__Exercise requirements__. Beginning at the line that holds "black bowling pin [482,214,502,268]", restate each line exactly through the final line of the records. Include both of those lines.

__Data provided__.
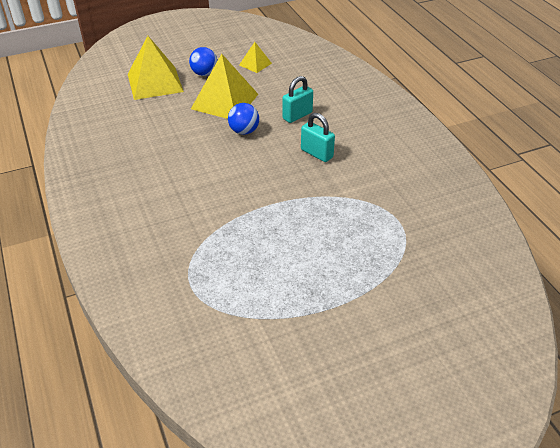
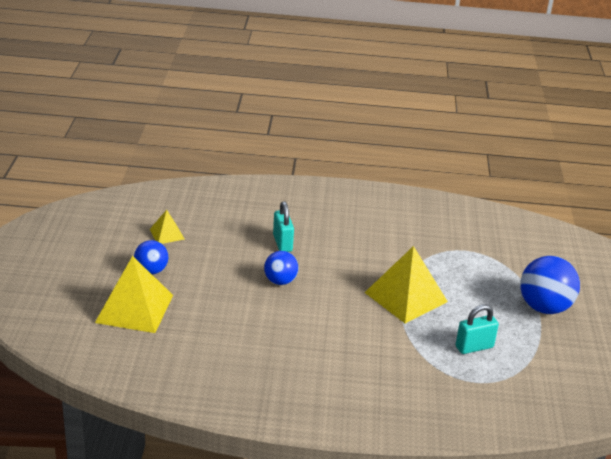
camera: 65 degrees left, 10 degrees down
yellow pyramid [191,54,258,119] -> yellow pyramid moved to [364,246,448,323]
turquoise padlock [301,113,335,162] -> turquoise padlock moved to [456,304,499,354]
none -> blue ball [520,256,580,314]

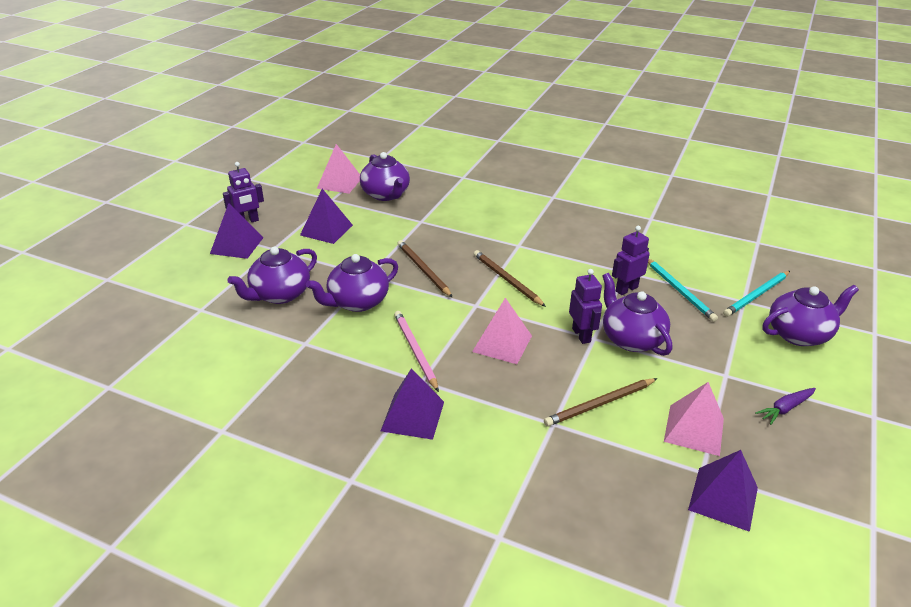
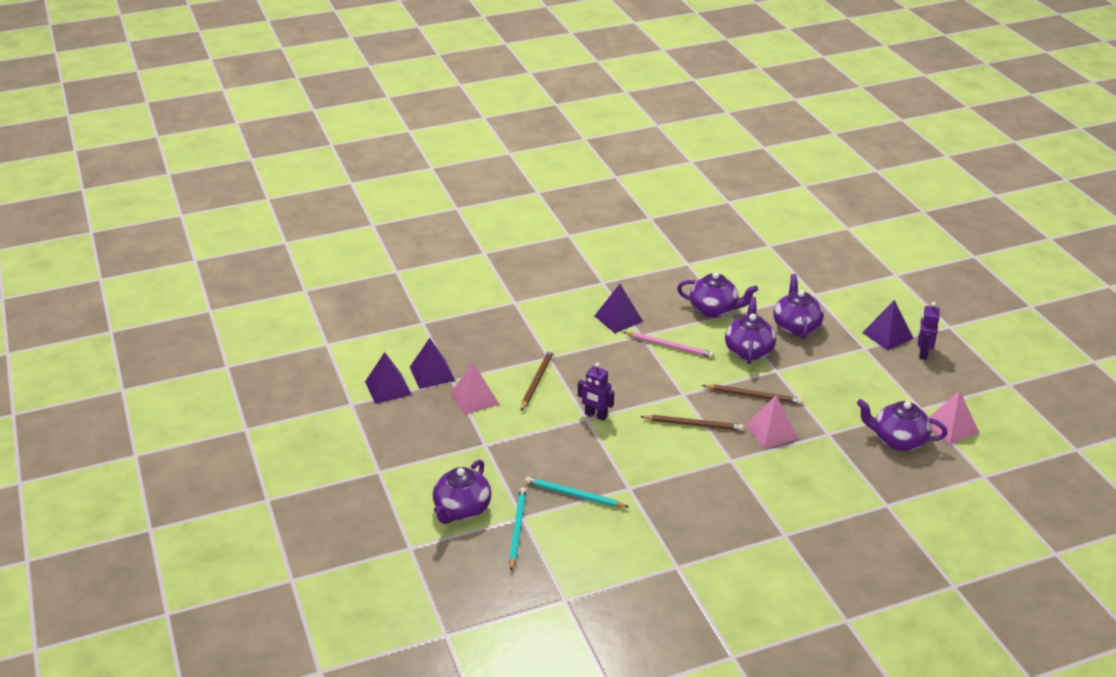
camera: 135 degrees right, 0 degrees up
purple pyramid [300,189,353,244] -> purple pyramid moved to [365,352,412,404]
pink pyramid [472,298,532,364] -> pink pyramid moved to [745,395,798,449]
purple teapot [602,273,672,356] -> purple teapot moved to [677,272,758,318]
purple robot [612,226,650,295] -> none
purple carrot [755,388,816,425] -> none

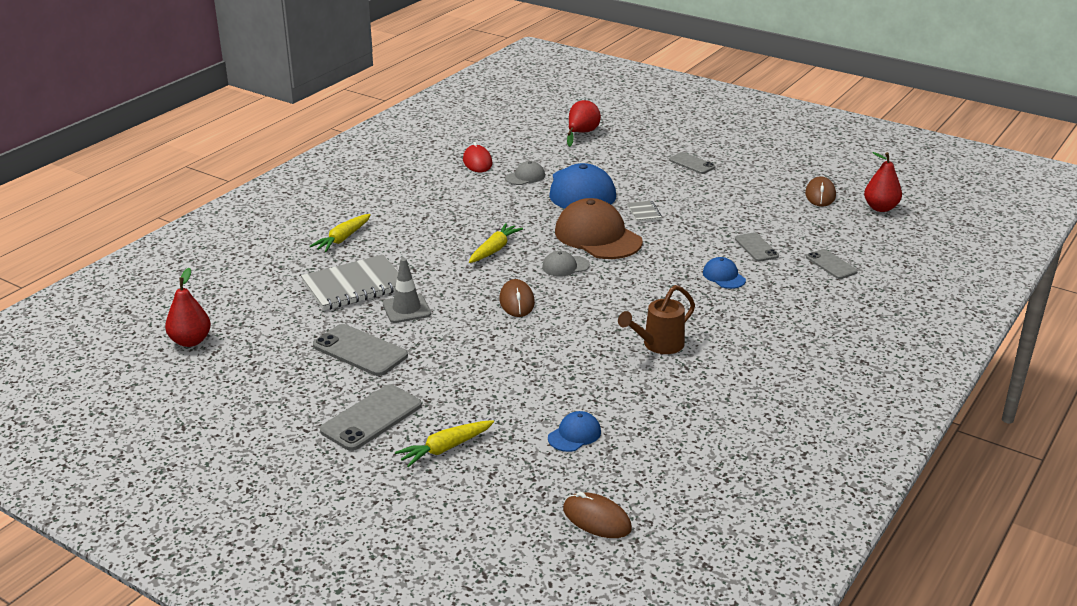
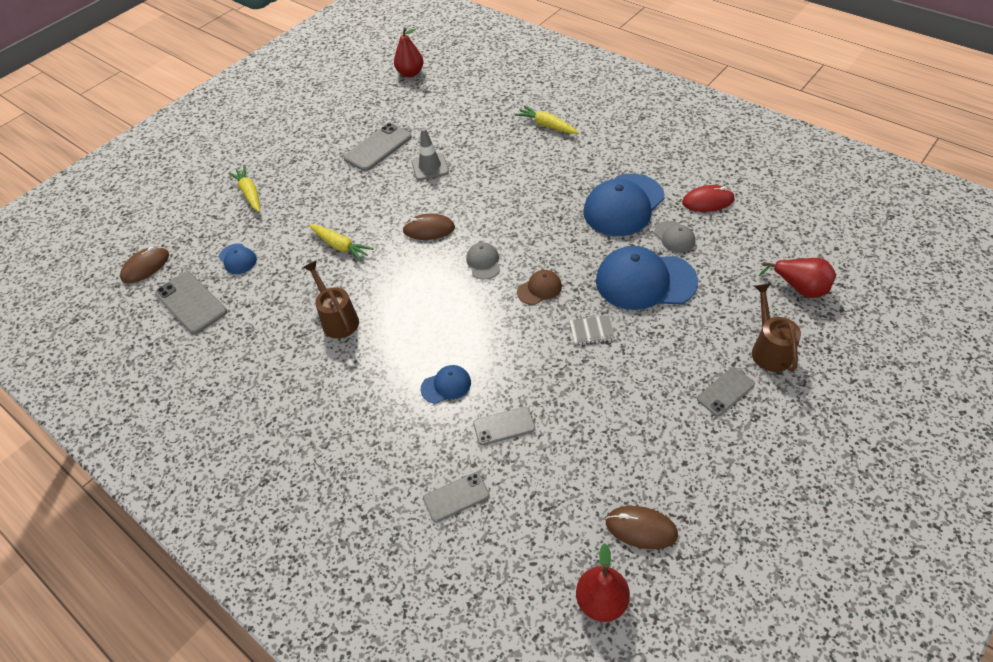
camera: 100 degrees right, 20 degrees up
grey notebook [301,255,398,310] -> none
grey phone [320,384,422,451] -> grey phone moved to [155,272,227,334]
yellow carrot [469,223,523,263] -> yellow carrot moved to [309,225,373,262]
brown cap [555,198,643,259] -> brown cap [517,270,562,305], size x0.47
none -> blue cap [583,174,665,236]
none -> brown watering can [752,283,801,372]

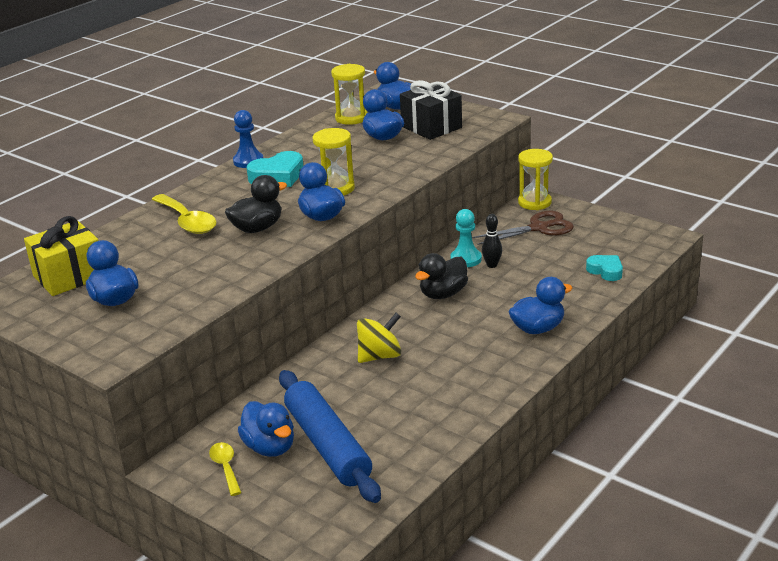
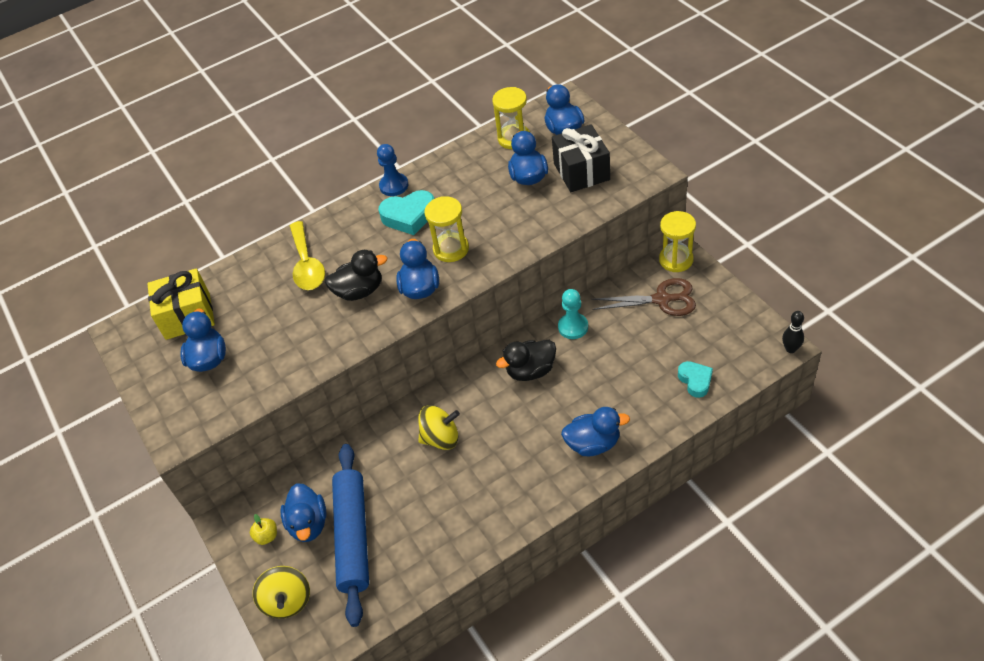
camera: 25 degrees right, 20 degrees up
yellow spoon [209,442,242,496] -> yellow apple [250,514,277,545]
black bowling pin [482,214,502,268] -> black bowling pin moved to [782,311,804,353]
none -> yellow spinning top [253,566,310,619]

__Exercise response__.
black bowling pin [482,214,502,268] -> black bowling pin moved to [782,311,804,353]
none -> yellow spinning top [253,566,310,619]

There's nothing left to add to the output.